** MATERIAL PROVIDED **

----------

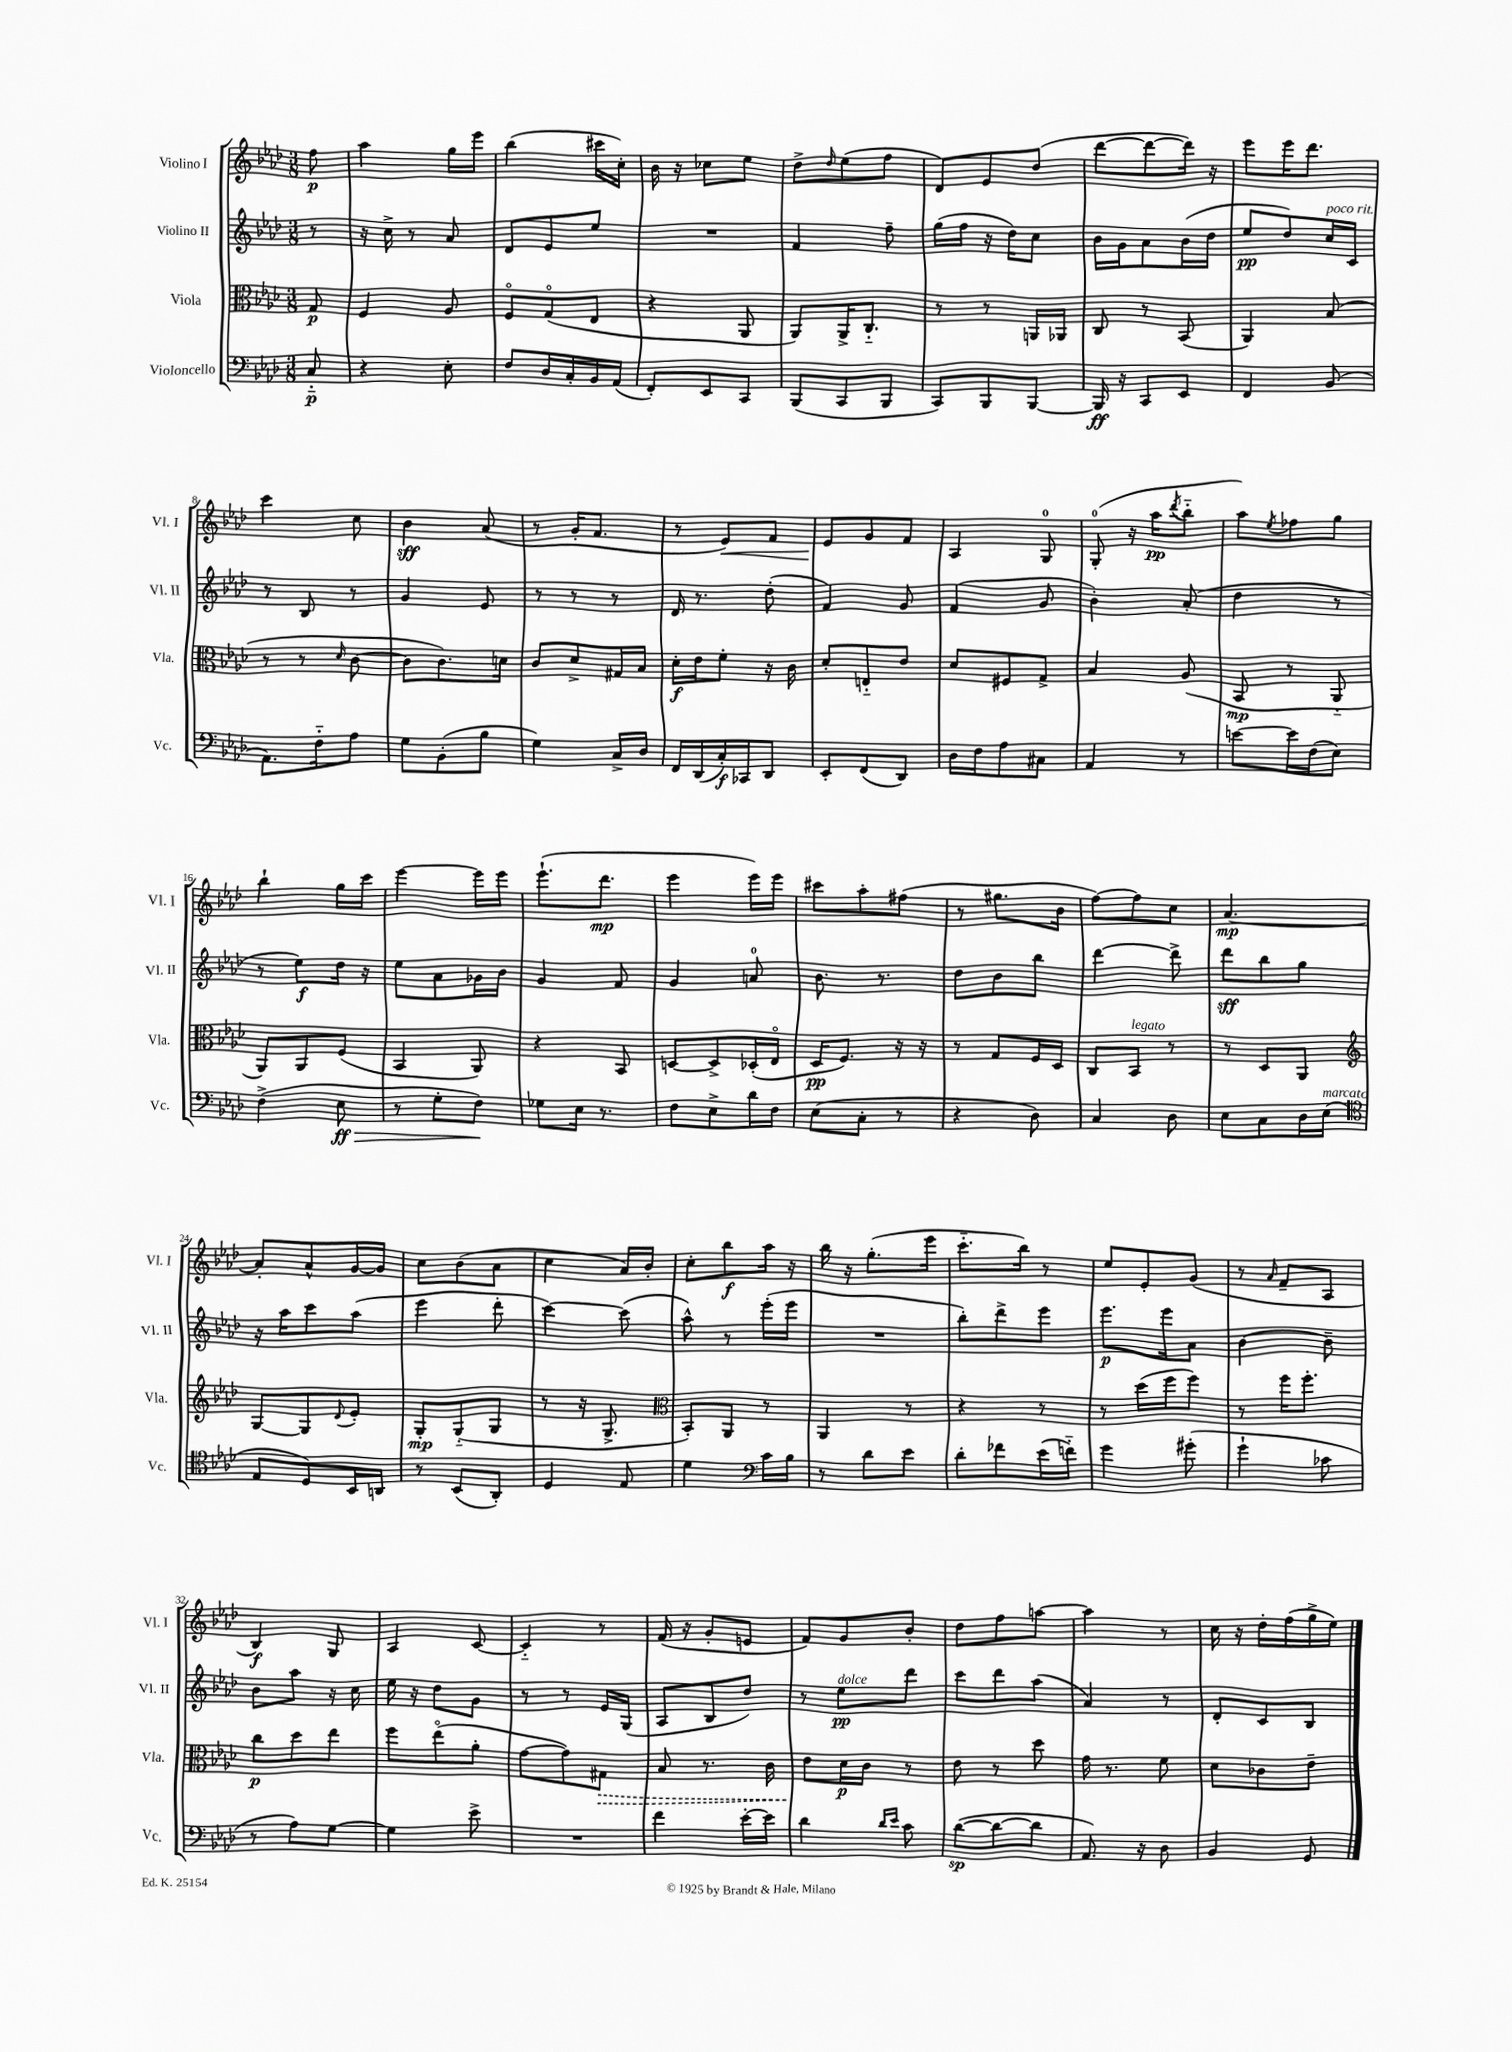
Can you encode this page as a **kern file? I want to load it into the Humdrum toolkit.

**kern	**kern	**kern	**kern
*staff4	*staff3	*staff2	*staff1
*clefF4	*clefC3	*clefG2	*clefG2
*k[b-e-a-d-]	*k[b-e-a-d-]	*k[b-e-a-d-]	*k[b-e-a-d-]
*M3/8	*M3/8	*M3/8	*M3/8
8C'~	8G	8r	8ff
=	=	=	=
4r	4F	16r	4aa-
.	.	16cc^	.
.	.	8r	.
8E-'	8A-	8a-	16gg
.	.	.	16eee-
=	=	=	=
8F	8Fo	8d-	(4bb-
16D-	(8Go	8e-	.
16C'	.	.	.
16BB-	8E-	8ee-	16ccc#
(16AA-	.	.	16cc')
=	=	=	=
8FF')	4r	4.r	16b-
.	.	.	16r
8EE-	.	.	8cc-
8CC	8AA-	.	8ee-
=	=	=	=
(8BBB-	8AA-)	4f	8dd-^
.	.	.	16qqdd-
8CC	16AA-^	.	(8ee-
.	8.C'~	.	.
8BBB-	.	8ff~	8ff
=	=	=	=
8CC)	8r	(16gg	8d-)
.	.	16ff	.
8BBB-	8r	16r	8e-
.	.	16dd-)	.
[8BBB-	16AA	8cc	(8dd-
.	16AA-	.	.
=	=	=	=
16BBB-]	8C	16b-	[8ddd-
16r	.	16g	.
8CC	8r	8a-	8ddd-_
8EE-	(8BB-	(16b-	16ddd-])
.	.	16dd-	16r
=	=	=	=
4FF	4AA-)	8ee-	8eee-
.	.	8dd-)	16eee-
.	.	.	8.ddd-
(8BB-	(8B-	16cc	.
.	.	16c	.
=	=	=	=
8.AA-)	8r	8r	4ccc
.	8r	8B-	.
16F'~	.	.	.
.	16qqd-	.	.
8A-	[8c	8r	8cc
=	=	=	=
8G	8c]	4g	4b-
(8BB-'	8.c)	.	.
8B-	.	8e-	(8a-
.	16d	.	.
=	=	=	=
4G)	8c	8r	8r
.	8d-^	8r	16g'
.	.	.	8.f
16C^	16G#	8r	.
16D-	16B-	.	.
=	=	=	=
16FF	16d-'	16d-	8r
(16DD-	16e-	8.r	.
16C')	8f'	.	8e-)
16CC-	.	.	.
8DD-	16r	(8dd-'	8f
.	16c	.	.
=	=	=	=
8EE-'	8d-'	4f)	8e-
(8FF	8E'~	.	8g
8DD-)	8e-	8g	8f
=	=	=	=
16D-	8d-	(4f	4A-
16F	.	.	.
8A-	8F#	.	.
8C#	8G^	8g	8G
=	=	=	=
4AA-	4B-	4b-')	(8G'
.	.	.	16r
.	.	.	16aa-
.	.	.	8qddd-
8r	(8A-	(8a-'	8bb-'~
=	=	=	=
[8e	8BB-	4dd-	8aa-)
.	.	.	8qee-
16e]	8r	.	8ff-
(16F	.	.	.
8E-)	8AA-'~	8r	8gg
=	=	=	=
(4F^	8AA-)	8r	4bb-`
.	8AA-	8ee-)	.
8E-	(8F	16dd-	16gg
.	.	16r	16ccc
=	=	=	=
8r	4BB-	8ee-	[4eee-
8G'	.	8a-	.
8F)	8AA-)	16g-	16eee-]
.	.	16b-	16eee-
=	=	=	=
8G-	4r	4g	(8.eee-`
16E-	.	.	.
8.r	.	.	8.ddd-
.	8BB-	8f	.
=	=	=	=
8F	[8D	4g	4eee-
8E-^	8D^]	.	.
16d-	(16D-'	8a	16eee-)
16F	16E-o	.	16eee-
=	=	=	=
(8E-	16D-	8.b-	8ccc#
.	8.F)	.	.
8C'	.	.	8aa-'
.	.	8.r	.
8r	16r	.	(8ff#
.	16r	.	.
=	=	=	=
4r	8r	8dd-	8r
.	8G	8b-	8.gg#
8D-)	16F	8bb-	.
.	16D-	.	16b-
=	=	=	=
4C	8C	[4ddd-	[8ff)
.	8BB-	.	8ff]
8D-	8r	8ddd-^]	8cc
=	=	=	=
8E-	8r	8ddd-	[4.a-
8C	8D-	8bb-	.
16D-	8AA-	8gg	.
(16E-	.	.	.
=	=	=	=
*clefC4	*clefG2	*	*
8E-	[8G	16r	8a-']
.	.	16aa-	.
8D-)	8G]	8ccc	8a-^^
.	8qqd-	.	.
16BB-	8e-'	(8aa-	[16g
16AA	.	.	16g]
=	=	=	=
8r	8G'	4eee-	8cc
(8BB-	(8G'~	.	(8b-
8AA-')	8G	8ddd-'	8a-
=	=	=	=
4D-	8r	[4ccc)	4cc
.	16r	.	.
.	8.G^	.	.
8E-	.	(8ccc]	16a-)
.	.	.	16b-'
=	=	=	=
*	*clefC3	*	*
4d-	8BB-')	8aa-^^)	8cc'
.	8AA-	8r	8bb-
*clefF4	*	*	*
16c	8r	(16eee-'	16aa-
16B-	.	16eee-	16r
=	=	=	=
8r	4AA-	4.r	16bb-
.	.	.	16r
8d-	.	.	(8.gg'
8e-	8r	.	.
.	.	.	16eee-
=	=	=	=
8d-'	4r	8bb-')	8.ccc'~
8f-	.	8ddd-^	.
.	.	.	16bb-)
(16e-	8r	8eee-	8r
16f'~)	.	.	.
=	=	=	=
4g	8r	8.eee-	8ee-
.	(16dd-	.	8e-'
.	16ff	16eee-	.
(8g#'	8ff)	8a-	(8g
=	=	=	=
4g`	8r	[4b-	8r
.	.	.	16qqa-
.	16ff	.	8f~
.	8.ff'	.	.
8c-	.	8b-~]	8A-
=	=	=	=
8r	8cc	8b-	4B-)
8A-)	8dd-	8aa-	.
[8G	8ee-	16r	8G
.	.	16cc	.
=	=	=	=
4G]	8ff	16ee-	4A-
.	.	16r	.
.	(8ee-o	8dd-	.
8e-^	8a-'	8g	[8c
=	=	=	=
4.r	[8g	8r	4c'~]
.	8g])	8r	.
.	8G#	16e-	8r
.	.	(16G	.
=	=	=	=
4f	8B-	8A-	(16f
.	.	.	16r
.	8.r	8B-	8g'
[16e-'	.	8dd-)	8e
16e-]	16c	.	.
=	=	=	=
4d-	8e-	8r	8f)
.	16d-	8ee-	8g
.	16c	.	.
16qqd-	.	.	.
16qqe-	.	.	.
8c	8r	8ddd-	8b-'
=	=	=	=
([8d-	8e-	8ccc	8dd-
8d-_	8r	8ddd-	8ff
8d-]	8dd-	(8aa-	[8aa
=	=	=	=
8.AA-)	16g	4a-)	4aa]
.	8.r	.	.
16r	.	.	.
8D-	8f	8r	8r
=	=	=	=
4BB-	8d-	8d-'	16cc
.	.	.	16r
.	8c-	8c	16dd-'
.	.	.	(16ff
8GG	8e-~	8B-	16gg^
.	.	.	16ee-)
==	==	==	==
*-	*-	*-	*-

----------

** WHAT IS ASKED **
Locate each line of the records that contains the string "kern", with case counting, and copy those lines out.

** CORRECT RESPONSE **
Can you encode this page as a **kern file? I want to load it into the Humdrum toolkit.
**kern	**kern	**kern	**kern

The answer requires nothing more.